Your instructions.
Your copy should match the records exactly, except that it contains no pictures.

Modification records
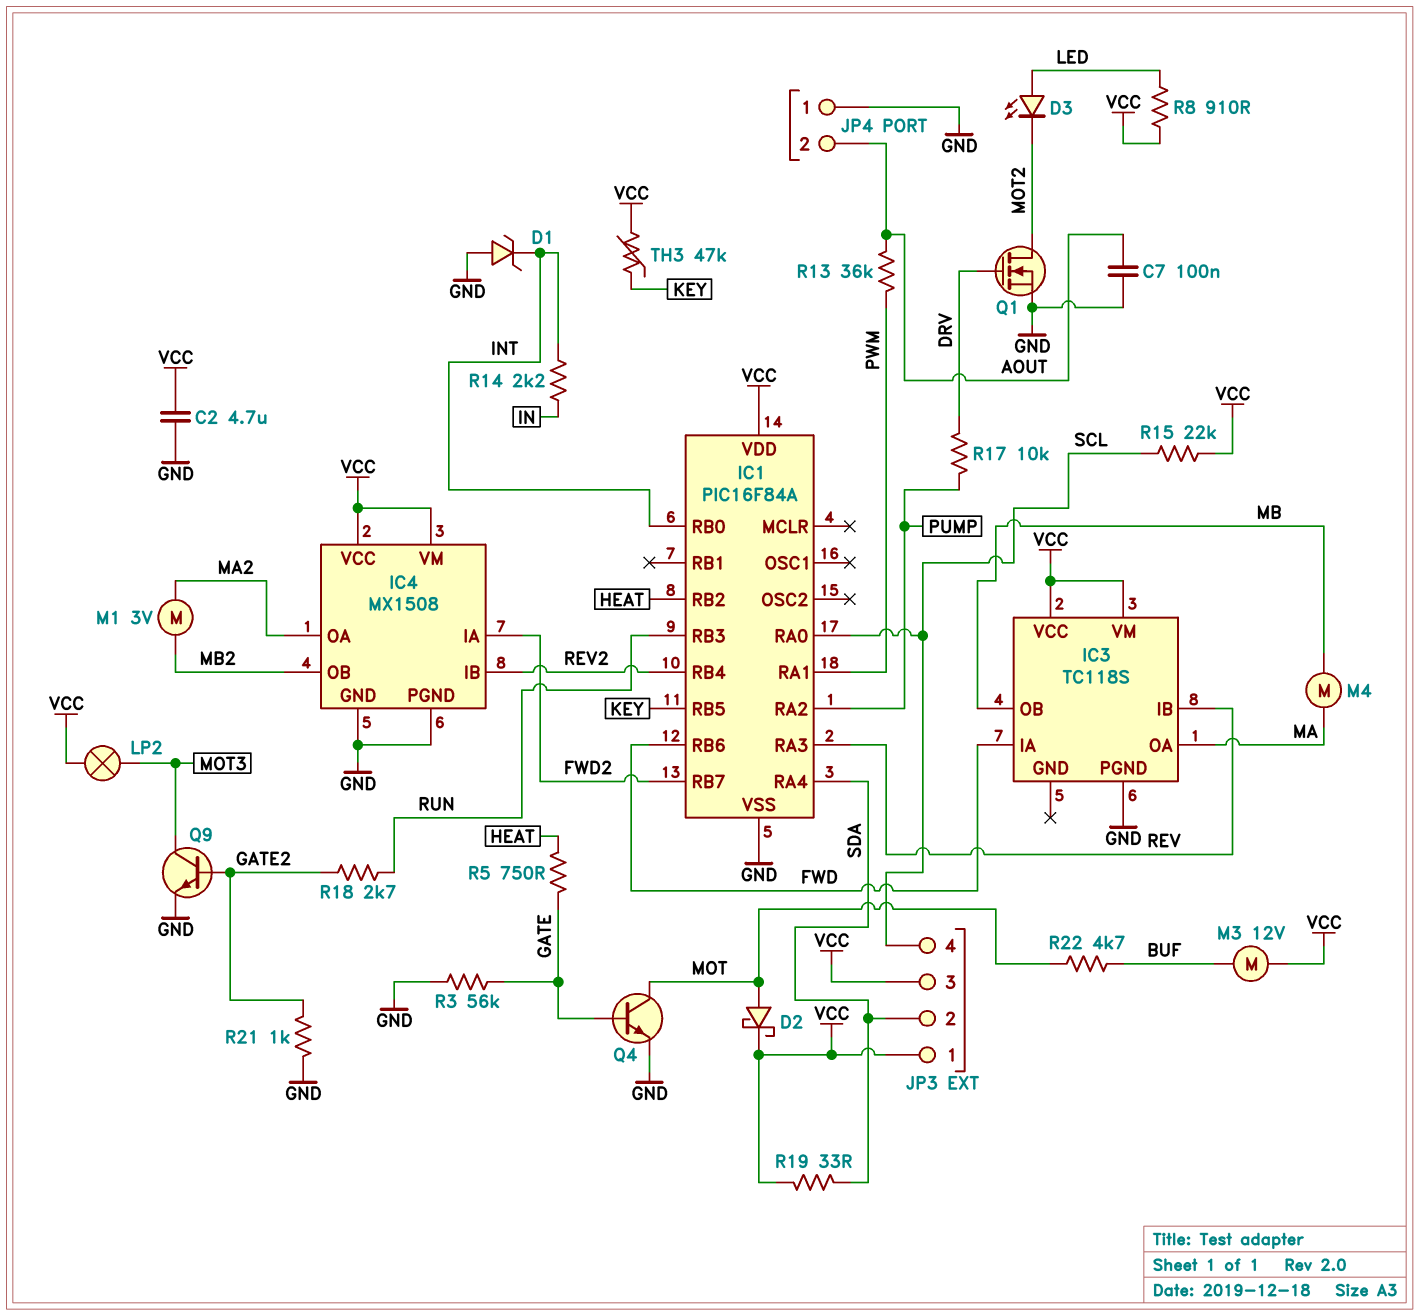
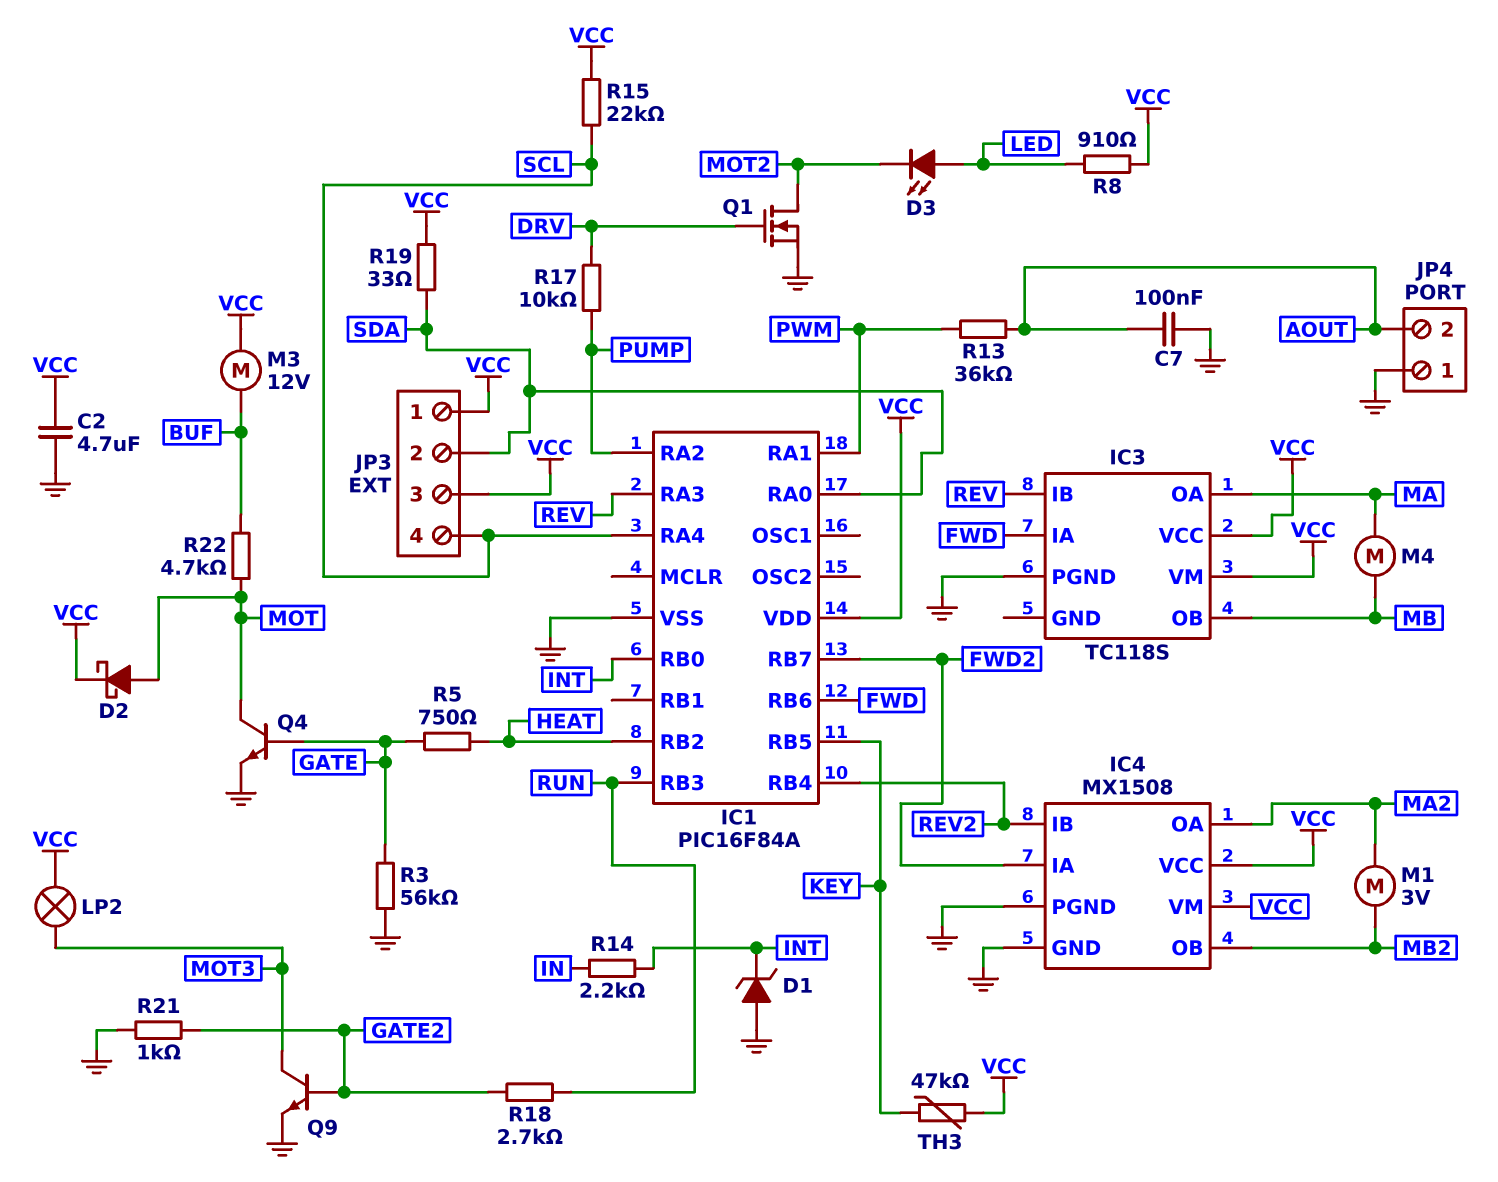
IC1 pin RA0: SCL -> SDA
IC1 pin RA4: SDA -> SCL

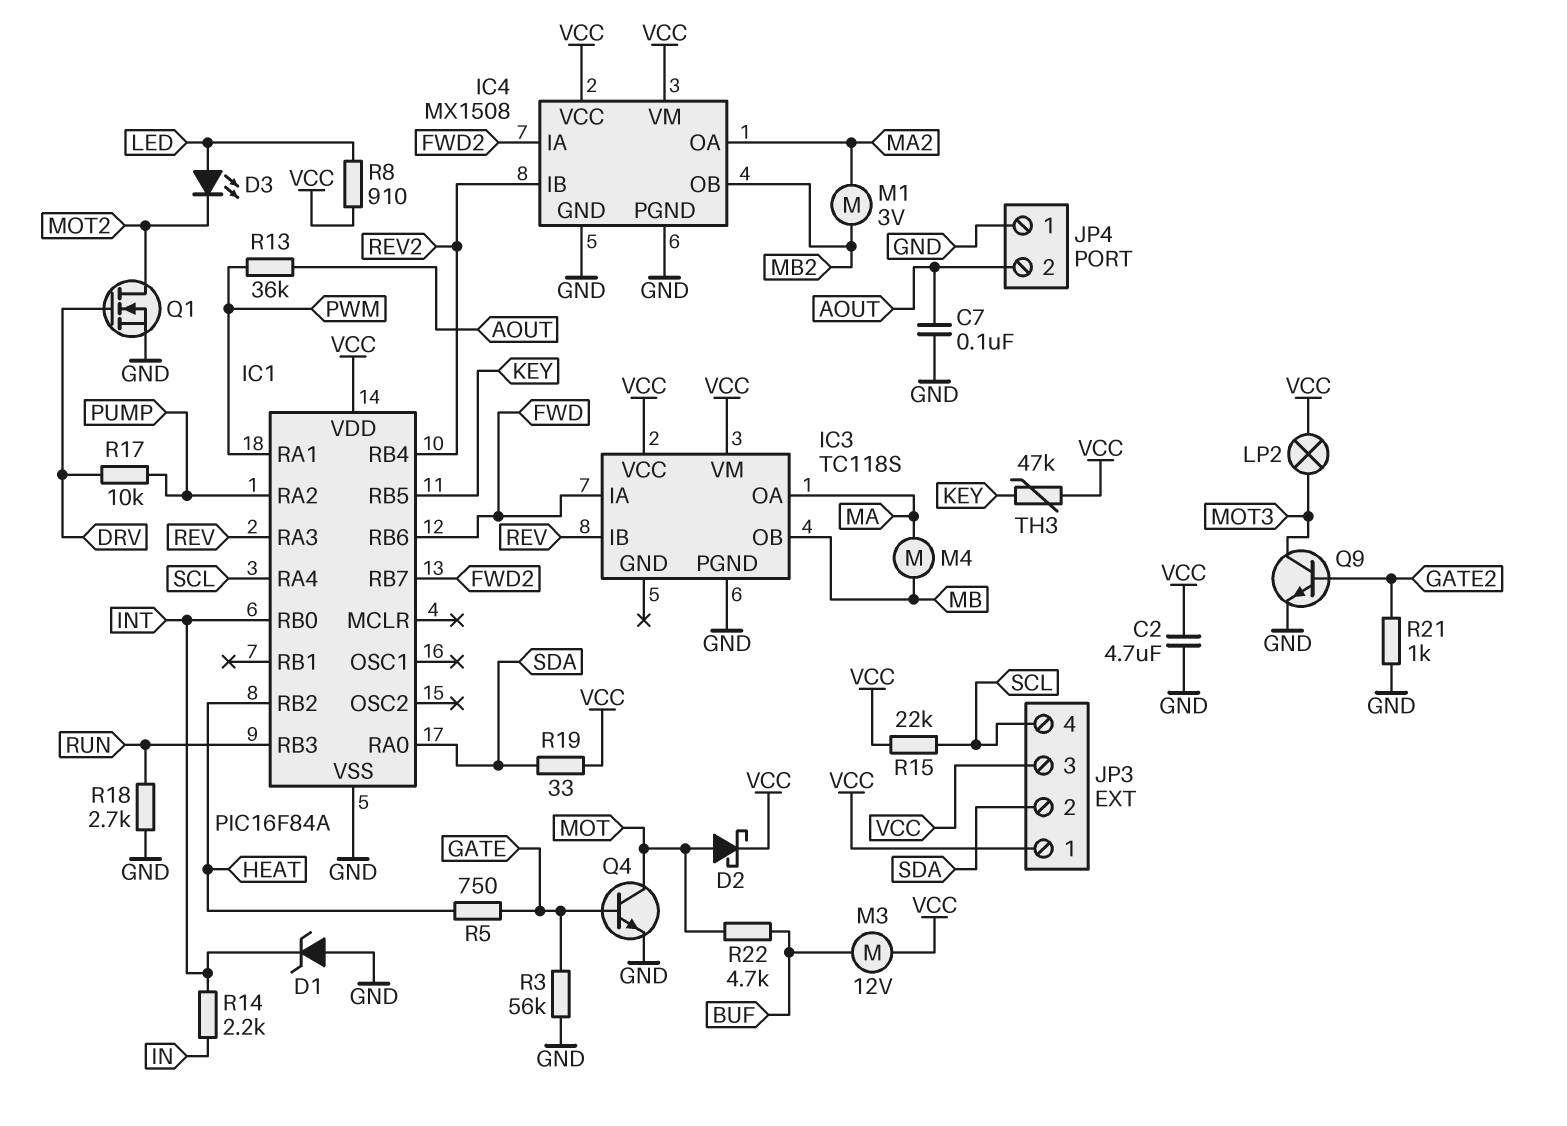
R18: 2.7k (GATE2, RUN) -> 2.7k (GND, RUN)

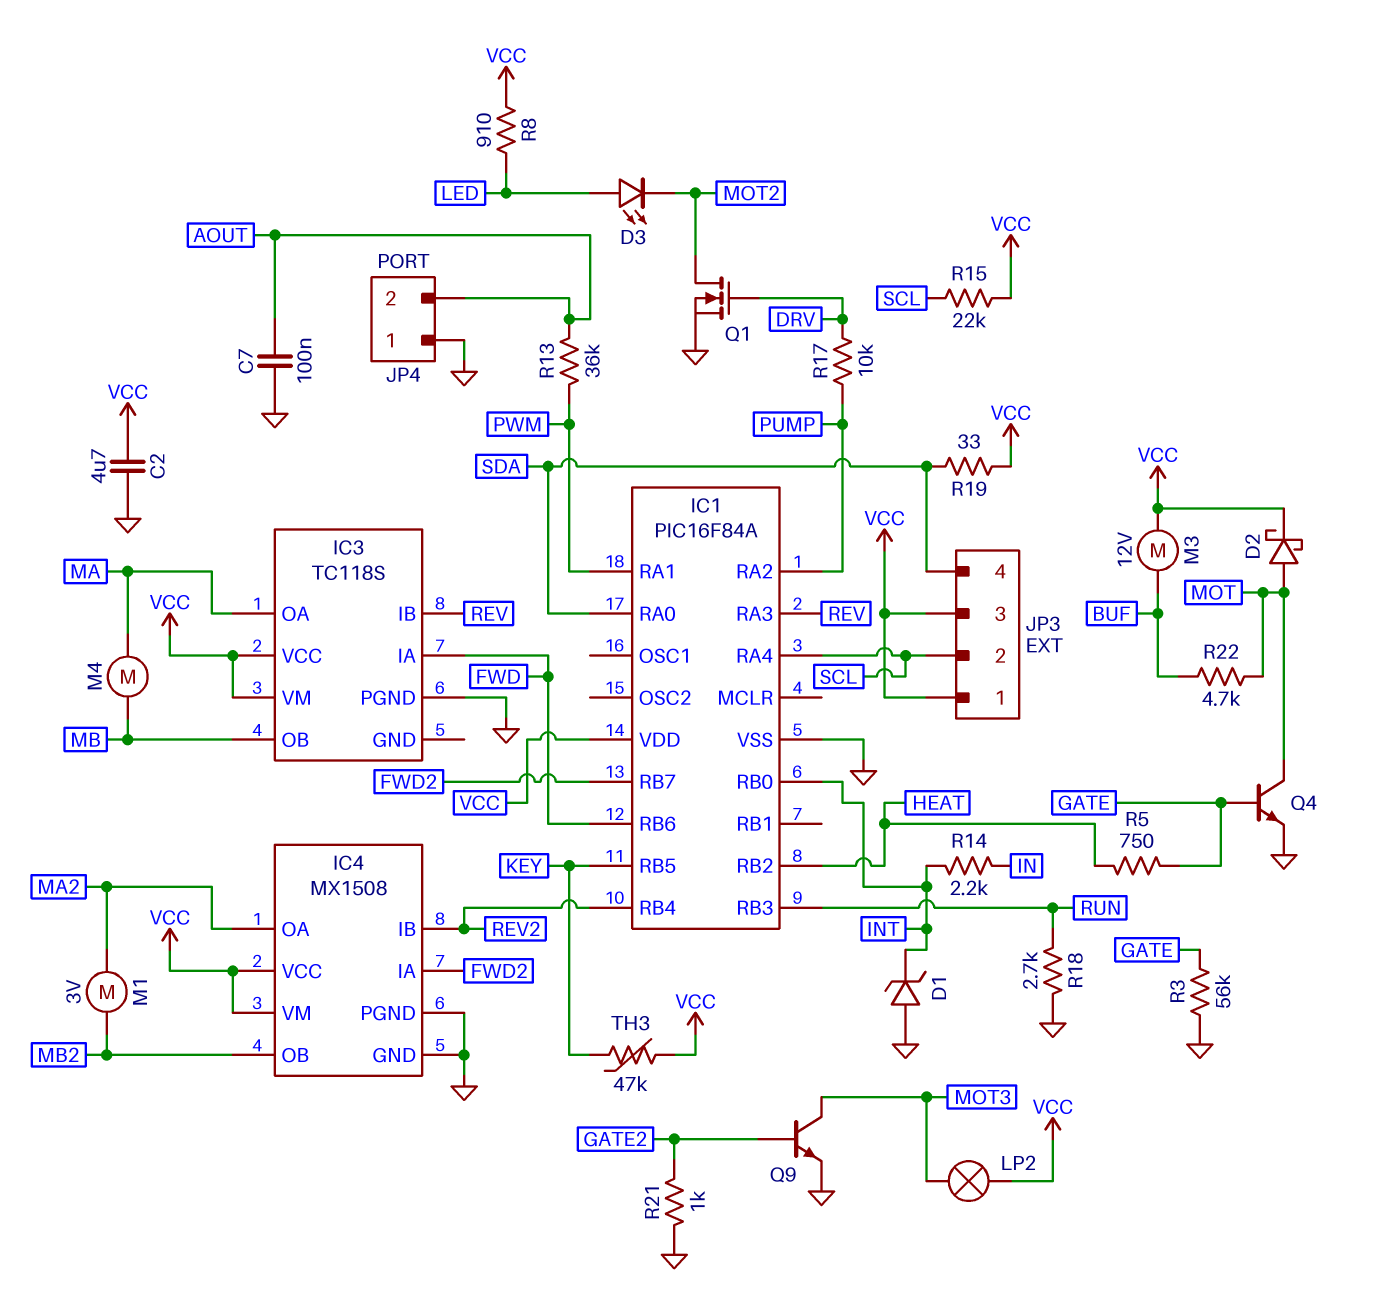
JP3 pin 2: SDA -> SCL
JP3 pin 4: SCL -> SDA

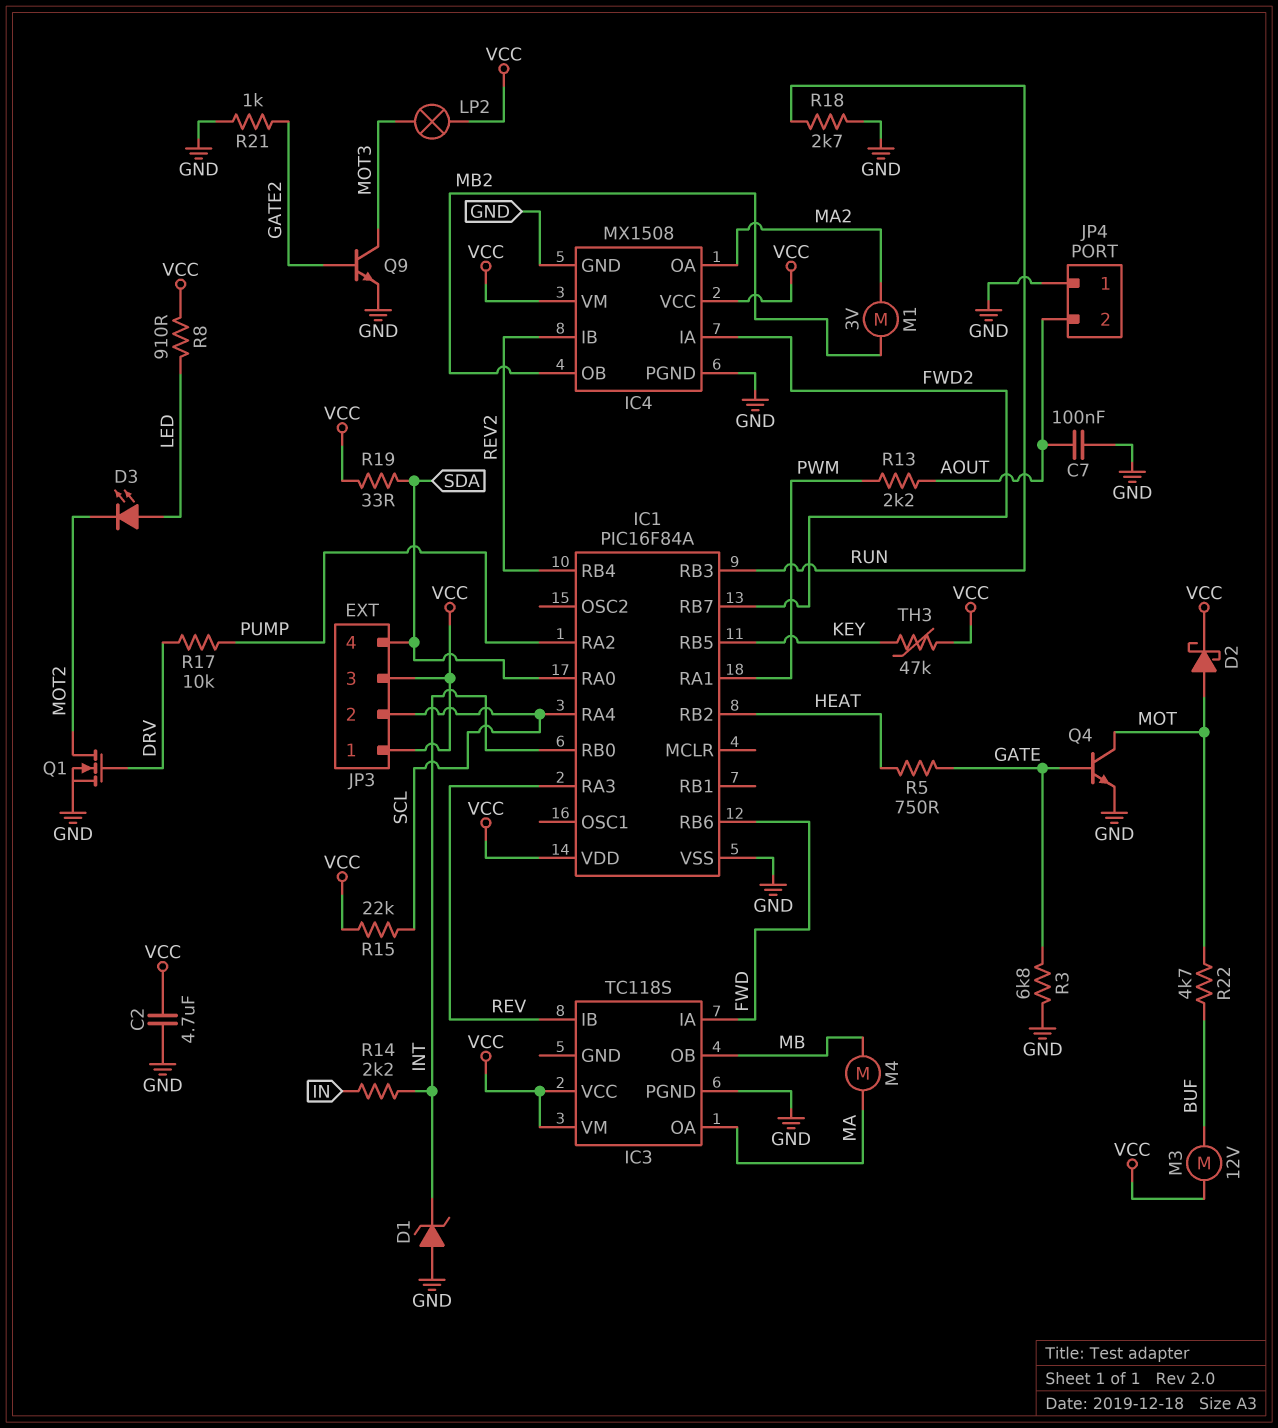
R3: 56k (GATE, GND) -> 6.8k (GATE, GND)
R13: 36k (AOUT, PWM) -> 2.2k (AOUT, PWM)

Solution below.
IC1 pin RA0: SCL -> SDA
IC1 pin RA4: SDA -> SCL

R18: 2.7k (GATE2, RUN) -> 2.7k (GND, RUN)

JP3 pin 2: SDA -> SCL
JP3 pin 4: SCL -> SDA

R3: 56k (GATE, GND) -> 6.8k (GATE, GND)
R13: 36k (AOUT, PWM) -> 2.2k (AOUT, PWM)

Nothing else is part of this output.